**Written instruction**
Output all of the entries exactly as written.
---+---
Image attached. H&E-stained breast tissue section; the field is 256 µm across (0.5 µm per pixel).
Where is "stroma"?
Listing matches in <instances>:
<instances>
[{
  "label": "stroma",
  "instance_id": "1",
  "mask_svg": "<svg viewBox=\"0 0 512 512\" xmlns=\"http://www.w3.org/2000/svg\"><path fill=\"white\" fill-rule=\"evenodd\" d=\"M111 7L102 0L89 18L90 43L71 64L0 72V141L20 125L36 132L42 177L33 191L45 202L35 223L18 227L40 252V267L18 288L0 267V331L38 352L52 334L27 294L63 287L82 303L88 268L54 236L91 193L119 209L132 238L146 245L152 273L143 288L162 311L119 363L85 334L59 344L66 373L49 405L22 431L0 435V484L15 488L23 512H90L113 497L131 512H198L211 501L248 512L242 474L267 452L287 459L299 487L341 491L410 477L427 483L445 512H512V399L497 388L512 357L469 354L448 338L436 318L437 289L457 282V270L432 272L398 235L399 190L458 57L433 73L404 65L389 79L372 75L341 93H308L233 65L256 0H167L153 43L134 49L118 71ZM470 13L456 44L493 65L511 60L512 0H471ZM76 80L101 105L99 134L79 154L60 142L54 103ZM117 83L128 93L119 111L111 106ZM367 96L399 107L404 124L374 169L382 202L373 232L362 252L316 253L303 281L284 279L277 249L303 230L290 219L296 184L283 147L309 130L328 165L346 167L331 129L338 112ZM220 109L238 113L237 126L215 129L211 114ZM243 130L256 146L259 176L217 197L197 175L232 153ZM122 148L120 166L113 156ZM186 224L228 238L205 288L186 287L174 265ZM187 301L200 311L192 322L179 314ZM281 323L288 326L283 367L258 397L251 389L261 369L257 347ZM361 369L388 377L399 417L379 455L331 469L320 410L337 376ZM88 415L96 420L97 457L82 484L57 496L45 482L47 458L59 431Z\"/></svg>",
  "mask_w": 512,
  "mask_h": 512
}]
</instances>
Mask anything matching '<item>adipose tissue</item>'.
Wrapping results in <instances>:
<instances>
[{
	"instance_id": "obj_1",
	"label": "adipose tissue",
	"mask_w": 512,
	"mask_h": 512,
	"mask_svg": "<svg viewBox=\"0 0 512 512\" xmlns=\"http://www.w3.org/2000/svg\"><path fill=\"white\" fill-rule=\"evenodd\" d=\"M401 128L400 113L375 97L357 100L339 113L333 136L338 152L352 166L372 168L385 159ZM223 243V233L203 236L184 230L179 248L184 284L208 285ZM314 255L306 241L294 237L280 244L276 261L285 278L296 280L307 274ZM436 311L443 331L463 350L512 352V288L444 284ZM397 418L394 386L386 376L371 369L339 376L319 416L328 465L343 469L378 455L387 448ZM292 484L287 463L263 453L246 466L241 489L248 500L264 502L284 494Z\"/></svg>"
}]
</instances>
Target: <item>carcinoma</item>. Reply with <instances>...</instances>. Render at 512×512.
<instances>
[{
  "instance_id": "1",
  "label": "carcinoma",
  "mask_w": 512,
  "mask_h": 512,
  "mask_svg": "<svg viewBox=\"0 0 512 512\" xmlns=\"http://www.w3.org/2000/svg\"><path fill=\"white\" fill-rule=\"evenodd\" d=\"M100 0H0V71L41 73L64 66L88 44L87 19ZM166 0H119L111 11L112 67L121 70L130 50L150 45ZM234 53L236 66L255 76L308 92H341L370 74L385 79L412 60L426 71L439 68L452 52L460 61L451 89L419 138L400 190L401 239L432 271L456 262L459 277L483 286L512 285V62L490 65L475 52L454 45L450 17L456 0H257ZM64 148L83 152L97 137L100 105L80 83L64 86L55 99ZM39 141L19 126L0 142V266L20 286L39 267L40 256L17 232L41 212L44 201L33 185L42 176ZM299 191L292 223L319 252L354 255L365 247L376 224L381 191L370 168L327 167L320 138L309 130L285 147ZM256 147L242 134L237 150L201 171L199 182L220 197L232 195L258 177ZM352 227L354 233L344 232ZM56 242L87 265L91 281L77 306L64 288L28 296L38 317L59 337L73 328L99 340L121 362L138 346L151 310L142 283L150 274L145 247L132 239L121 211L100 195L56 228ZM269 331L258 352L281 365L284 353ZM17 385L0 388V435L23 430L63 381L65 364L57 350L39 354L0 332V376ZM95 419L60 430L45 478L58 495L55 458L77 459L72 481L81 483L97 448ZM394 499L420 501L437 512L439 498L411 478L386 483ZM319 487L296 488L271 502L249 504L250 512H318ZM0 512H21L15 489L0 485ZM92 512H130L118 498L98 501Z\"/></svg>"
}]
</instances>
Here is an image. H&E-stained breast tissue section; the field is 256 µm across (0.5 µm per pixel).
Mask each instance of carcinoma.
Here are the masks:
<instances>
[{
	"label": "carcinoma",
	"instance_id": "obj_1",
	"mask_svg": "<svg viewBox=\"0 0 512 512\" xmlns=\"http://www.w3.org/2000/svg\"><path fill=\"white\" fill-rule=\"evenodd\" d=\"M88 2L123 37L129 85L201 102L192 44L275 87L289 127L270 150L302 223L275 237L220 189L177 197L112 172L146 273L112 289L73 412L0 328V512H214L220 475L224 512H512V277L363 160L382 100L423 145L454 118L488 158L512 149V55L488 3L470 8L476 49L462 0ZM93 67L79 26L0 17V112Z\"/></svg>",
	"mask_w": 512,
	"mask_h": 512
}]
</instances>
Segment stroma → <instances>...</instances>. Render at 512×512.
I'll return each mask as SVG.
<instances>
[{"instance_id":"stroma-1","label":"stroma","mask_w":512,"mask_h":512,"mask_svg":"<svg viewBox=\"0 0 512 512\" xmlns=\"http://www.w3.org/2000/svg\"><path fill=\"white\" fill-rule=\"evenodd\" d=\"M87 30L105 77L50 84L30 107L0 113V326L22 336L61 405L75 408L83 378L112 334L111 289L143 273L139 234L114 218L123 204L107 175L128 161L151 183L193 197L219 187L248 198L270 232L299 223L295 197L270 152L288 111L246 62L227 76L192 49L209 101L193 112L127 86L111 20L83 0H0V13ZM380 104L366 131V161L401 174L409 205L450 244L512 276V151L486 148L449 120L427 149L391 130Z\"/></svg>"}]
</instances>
---+---
**Exercise solution**
Image attached. H&E-stained breast tissue section; the field is 256 µm across (0.5 µm per pixel).
Where is "stroma"?
Listing matches in <instances>:
<instances>
[{
  "label": "stroma",
  "instance_id": "1",
  "mask_svg": "<svg viewBox=\"0 0 512 512\" xmlns=\"http://www.w3.org/2000/svg\"><path fill=\"white\" fill-rule=\"evenodd\" d=\"M111 7L102 0L89 18L90 43L71 64L0 72V141L20 125L36 132L42 177L33 191L45 202L35 223L18 227L40 252V267L18 288L0 267V331L38 352L52 334L27 294L63 287L82 303L88 268L54 236L91 193L119 209L132 238L146 245L152 273L143 288L162 311L119 363L85 334L59 344L66 373L49 405L22 431L0 435V484L15 488L23 512H90L113 497L131 512H198L211 501L248 512L242 474L267 452L287 459L299 487L341 491L410 477L427 483L445 512H512V399L497 388L512 357L469 354L448 338L436 318L437 289L457 282V270L432 272L398 235L399 190L458 57L433 73L404 65L389 79L372 75L341 93H308L233 65L256 0H167L153 43L134 49L118 71ZM470 13L456 44L493 65L511 60L512 0H471ZM76 80L101 105L99 134L79 154L60 142L54 103ZM117 83L128 93L119 111L111 106ZM367 96L399 107L404 124L374 169L382 202L373 232L362 252L316 253L303 281L284 279L277 249L303 230L290 219L296 184L283 147L309 130L328 165L346 167L331 129L338 112ZM220 109L238 113L237 126L215 129L211 114ZM243 130L256 146L259 176L217 197L197 175L232 153ZM122 148L120 166L113 156ZM186 224L228 238L205 288L186 287L174 265ZM187 301L200 311L192 322L179 314ZM281 323L288 326L283 367L258 397L251 389L261 369L257 347ZM361 369L388 377L399 417L379 455L331 469L320 410L337 376ZM88 415L96 420L97 457L82 484L57 496L45 482L47 458L59 431Z\"/></svg>",
  "mask_w": 512,
  "mask_h": 512
}]
</instances>
Mask anything matching '<item>adipose tissue</item>'.
Wrapping results in <instances>:
<instances>
[{
	"instance_id": "obj_1",
	"label": "adipose tissue",
	"mask_w": 512,
	"mask_h": 512,
	"mask_svg": "<svg viewBox=\"0 0 512 512\" xmlns=\"http://www.w3.org/2000/svg\"><path fill=\"white\" fill-rule=\"evenodd\" d=\"M401 128L400 113L375 97L357 100L339 113L333 136L338 152L352 166L372 168L385 159ZM223 243V233L203 236L184 230L179 248L184 284L208 285ZM314 255L306 241L294 237L280 244L276 261L285 278L296 280L307 274ZM436 311L443 331L463 350L512 352V288L444 284ZM397 418L394 386L386 376L371 369L339 376L319 416L328 465L343 469L378 455L387 448ZM292 484L287 463L263 453L246 466L241 489L248 500L264 502L284 494Z\"/></svg>"
}]
</instances>
Target: <item>carcinoma</item>. Reply with <instances>...</instances>. Render at 512×512.
<instances>
[{
  "instance_id": "1",
  "label": "carcinoma",
  "mask_w": 512,
  "mask_h": 512,
  "mask_svg": "<svg viewBox=\"0 0 512 512\" xmlns=\"http://www.w3.org/2000/svg\"><path fill=\"white\" fill-rule=\"evenodd\" d=\"M100 0H0V71L41 73L64 66L88 44L87 19ZM166 0H119L111 11L112 67L121 70L130 50L150 45ZM234 53L236 66L255 76L308 92H341L370 74L385 79L412 60L426 71L439 68L452 52L460 61L451 89L419 138L400 190L401 239L432 271L456 262L459 277L483 286L512 285V62L490 65L475 52L454 45L450 17L456 0H257ZM64 148L83 152L97 137L100 105L80 83L64 86L55 99ZM39 141L19 126L0 142V266L20 286L39 267L40 256L17 232L41 212L44 201L33 185L42 176ZM299 191L292 223L319 252L354 255L365 247L376 224L381 191L370 168L327 167L320 138L309 130L285 147ZM256 147L242 134L237 150L201 171L199 182L220 197L232 195L258 177ZM352 227L354 233L344 232ZM56 242L87 265L91 281L77 306L64 288L28 296L38 317L59 337L73 328L99 340L121 362L138 346L151 310L142 283L150 274L145 247L132 239L121 211L100 195L56 228ZM269 331L258 352L281 365L284 353ZM17 385L0 388V435L23 430L63 381L65 364L57 350L39 354L0 332V376ZM95 419L60 430L45 478L58 495L55 458L77 459L72 481L81 483L97 448ZM394 499L420 501L437 512L439 498L411 478L386 483ZM319 487L296 488L271 502L249 504L250 512H318ZM0 512H21L15 489L0 485ZM92 512H130L118 498L98 501Z\"/></svg>"
}]
</instances>
Here is an image. H&E-stained breast tissue section; the field is 256 µm across (0.5 µm per pixel).
Mask each instance of carcinoma.
Here are the masks:
<instances>
[{
	"label": "carcinoma",
	"instance_id": "obj_1",
	"mask_svg": "<svg viewBox=\"0 0 512 512\" xmlns=\"http://www.w3.org/2000/svg\"><path fill=\"white\" fill-rule=\"evenodd\" d=\"M88 2L123 37L129 85L201 102L192 44L275 87L289 127L270 150L302 223L275 237L220 189L177 197L112 172L146 273L112 289L73 412L0 328V512H214L220 475L224 512H512V277L363 160L382 100L423 145L454 118L488 158L512 149V55L488 3L470 8L476 49L462 0ZM93 67L79 26L0 17V112Z\"/></svg>",
	"mask_w": 512,
	"mask_h": 512
}]
</instances>
Segment stroma → <instances>...</instances>. Render at 512×512.
I'll return each mask as SVG.
<instances>
[{"instance_id":"stroma-1","label":"stroma","mask_w":512,"mask_h":512,"mask_svg":"<svg viewBox=\"0 0 512 512\" xmlns=\"http://www.w3.org/2000/svg\"><path fill=\"white\" fill-rule=\"evenodd\" d=\"M87 30L105 77L50 84L30 107L0 113V326L22 336L61 405L75 408L83 378L112 334L111 289L143 273L139 234L114 218L123 204L107 175L128 161L151 183L193 197L219 187L248 198L270 232L299 223L295 197L270 152L288 111L246 62L227 76L192 49L209 101L193 112L127 86L111 20L83 0H0V13ZM380 104L366 131V161L401 174L409 205L450 244L512 276V151L486 148L449 120L427 149L391 130Z\"/></svg>"}]
</instances>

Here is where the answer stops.